What you return should be the full listing, copied exactly and stripped of its pictures.
SOURCE MATERIAL START
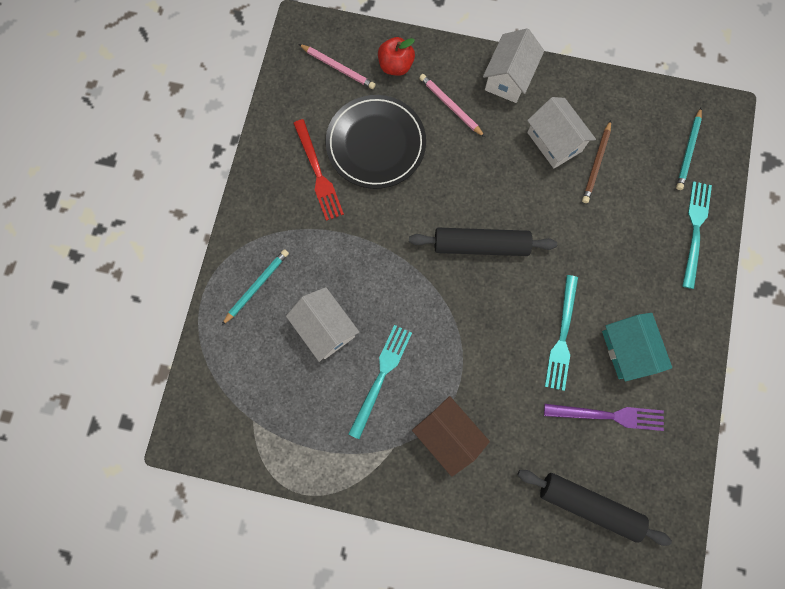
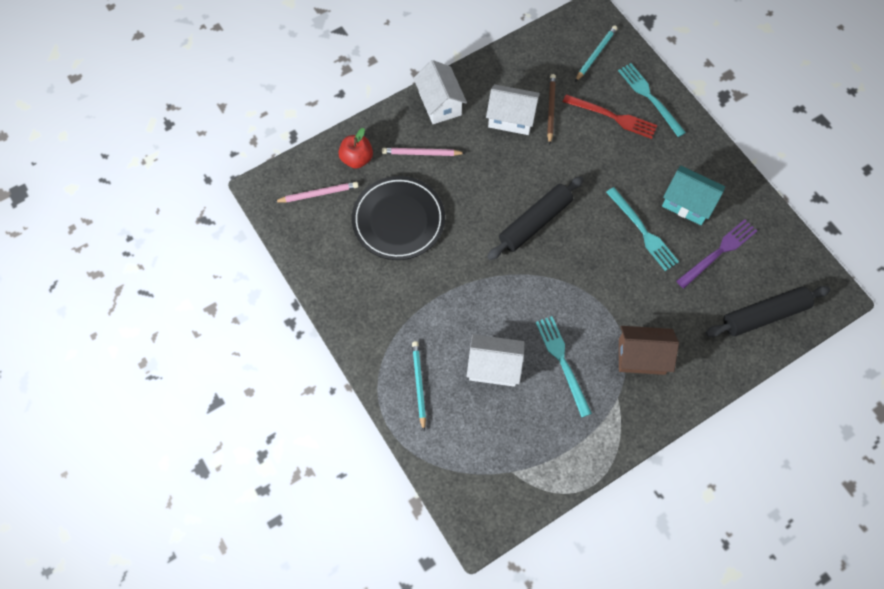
camera: 45 degrees left, 10 degrees down
(318, 173) = (379, 273): red fork -> red fork (612, 117)
(596, 164) = (551, 109): brown pencil -> brown pencil turned 150 degrees counterclockwise
(688, 151) = (596, 54): turquoise pencil -> turquoise pencil turned 120 degrees counterclockwise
SOURCE MATERIAL END
▶ _ANSWER_:
camera: 45 degrees left, 10 degrees down
(318, 173) = (379, 273): red fork -> red fork (612, 117)
(596, 164) = (551, 109): brown pencil -> brown pencil turned 150 degrees counterclockwise
(688, 151) = (596, 54): turquoise pencil -> turquoise pencil turned 120 degrees counterclockwise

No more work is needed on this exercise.